[Colored object counting data]

┌──

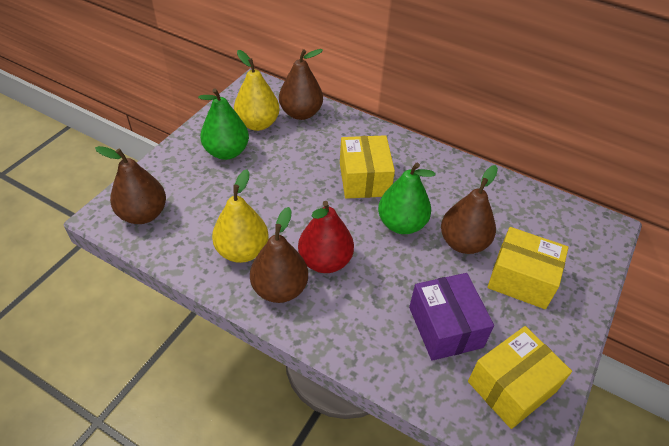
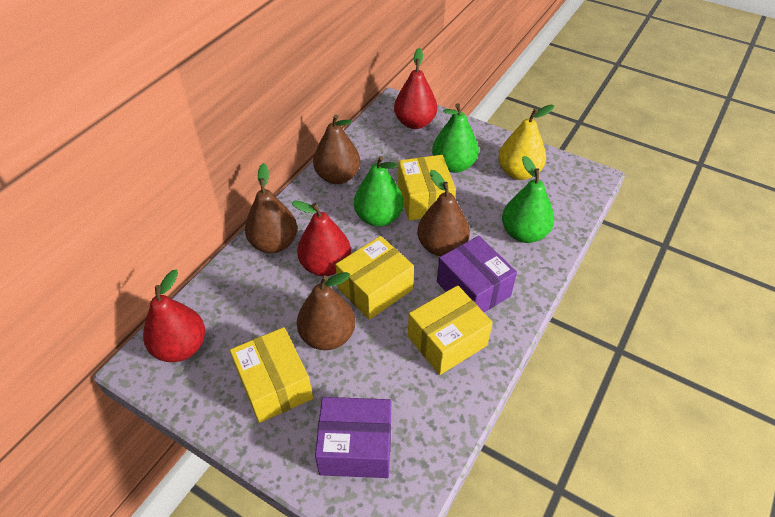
green pear: [198,88,249,160] [378,163,436,234] = 2 -> [354,156,404,227] [432,103,479,173] [502,156,554,243] = 3
purple box: [409,273,494,361] = 1 -> [315,397,391,478] [437,236,517,312] = 2
red pear: [298,201,354,273] = 1 -> [143,270,205,362] [291,201,351,276] [394,48,437,129] = 3
yellow box: [340,135,395,199] [468,326,572,429] [487,227,569,309] = 3 -> [230,327,313,423] [335,236,414,320] [398,155,456,221] [408,285,493,375] = 4
yellow pear: [212,169,269,263] [234,50,280,131] = 2 -> [498,105,554,180] = 1

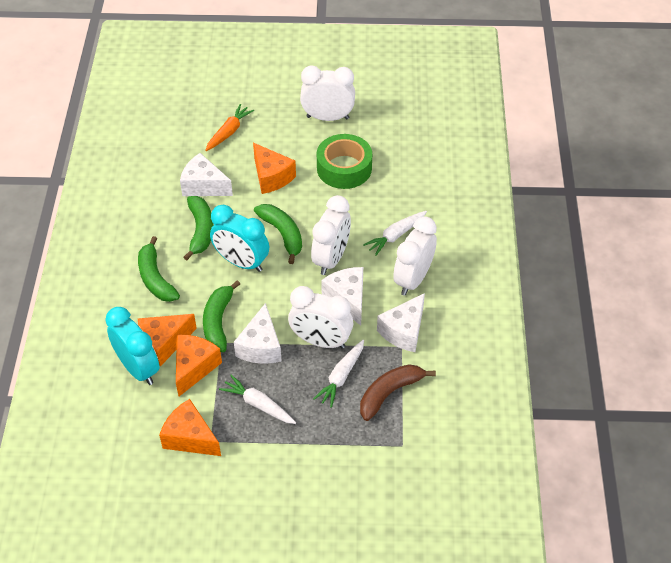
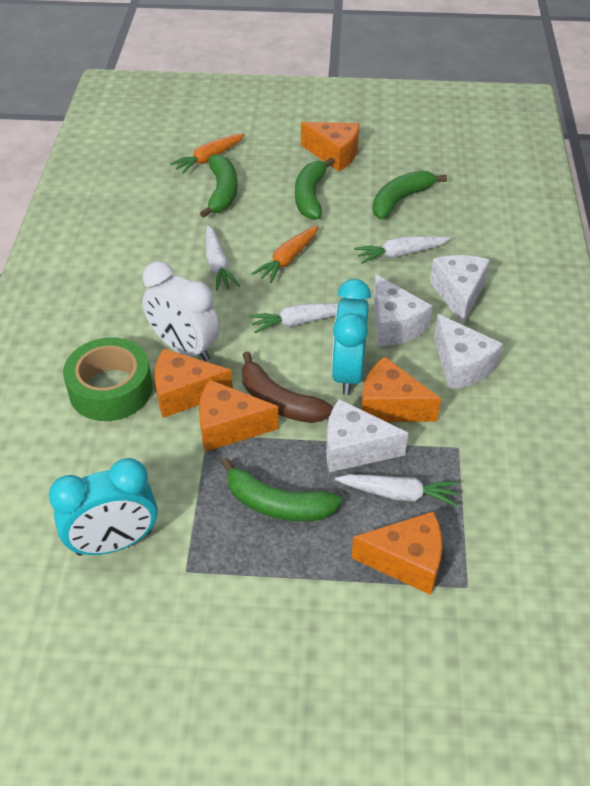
orange carrot: [205,104,254,151] = 1 -> [170,134,245,174] [252,225,319,283] = 2
orange cheese: [138,314,197,366] [159,399,221,456] [176,335,222,396] [253,143,296,194] = 4 -> [154,348,233,418] [199,380,279,452] [301,122,359,171] [351,511,442,595] [361,356,441,422] = 5
white carrot: [219,375,296,424] [313,340,364,408] [363,211,427,256] = 3 -> [206,225,240,291] [249,303,338,333] [335,474,459,506] [354,236,450,264] = 4
white clock: [288,286,353,349] [300,65,355,121] [311,195,351,275] [393,216,437,296] = 4 -> [142,261,220,362] = 1

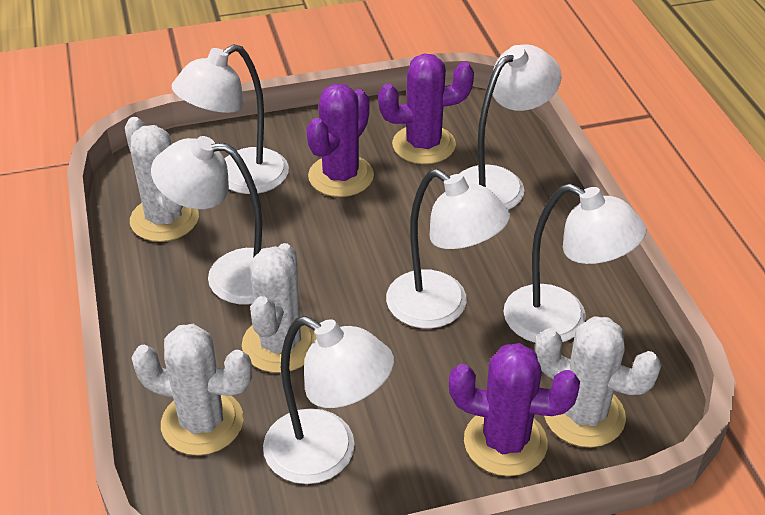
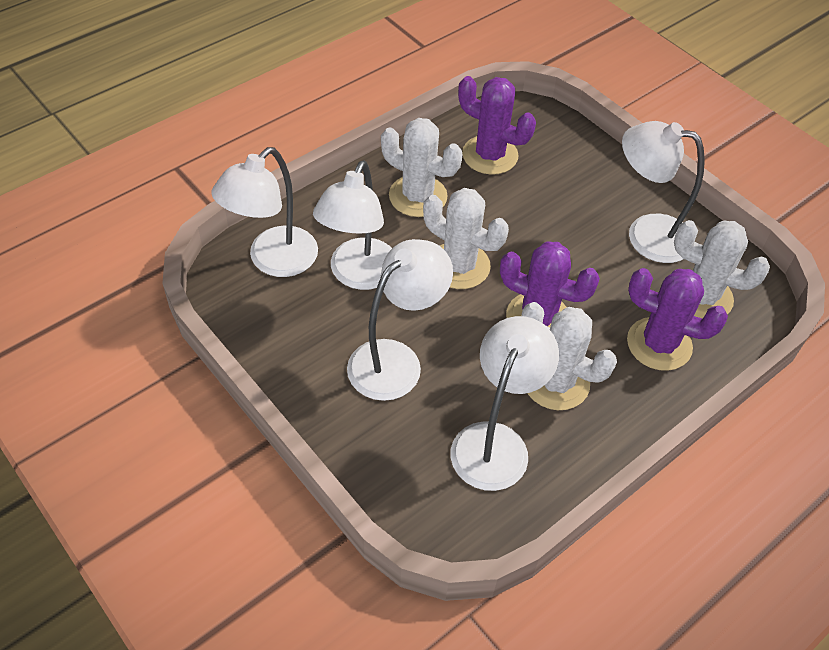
white lamp: [151,136,262,304] [172,44,289,194] [263,316,394,484] [386,169,510,329] [459,44,562,210] [504,184,647,343] = 6 -> [212,147,318,277] [313,161,392,290] [347,239,453,401] [451,316,559,491] [622,121,705,263] = 5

└──

Task to complete: All entries must be output exactly as they stand, and every picture must be left out.

Result of the exercise:
green pear: [198,88,249,160] [378,163,436,234] = 2 -> [354,156,404,227] [432,103,479,173] [502,156,554,243] = 3
purple box: [409,273,494,361] = 1 -> [315,397,391,478] [437,236,517,312] = 2
red pear: [298,201,354,273] = 1 -> [143,270,205,362] [291,201,351,276] [394,48,437,129] = 3
yellow box: [340,135,395,199] [468,326,572,429] [487,227,569,309] = 3 -> [230,327,313,423] [335,236,414,320] [398,155,456,221] [408,285,493,375] = 4
yellow pear: [212,169,269,263] [234,50,280,131] = 2 -> [498,105,554,180] = 1

orange carrot: [205,104,254,151] = 1 -> [170,134,245,174] [252,225,319,283] = 2
orange cheese: [138,314,197,366] [159,399,221,456] [176,335,222,396] [253,143,296,194] = 4 -> [154,348,233,418] [199,380,279,452] [301,122,359,171] [351,511,442,595] [361,356,441,422] = 5
white carrot: [219,375,296,424] [313,340,364,408] [363,211,427,256] = 3 -> [206,225,240,291] [249,303,338,333] [335,474,459,506] [354,236,450,264] = 4
white clock: [288,286,353,349] [300,65,355,121] [311,195,351,275] [393,216,437,296] = 4 -> [142,261,220,362] = 1

white lamp: [151,136,262,304] [172,44,289,194] [263,316,394,484] [386,169,510,329] [459,44,562,210] [504,184,647,343] = 6 -> [212,147,318,277] [313,161,392,290] [347,239,453,401] [451,316,559,491] [622,121,705,263] = 5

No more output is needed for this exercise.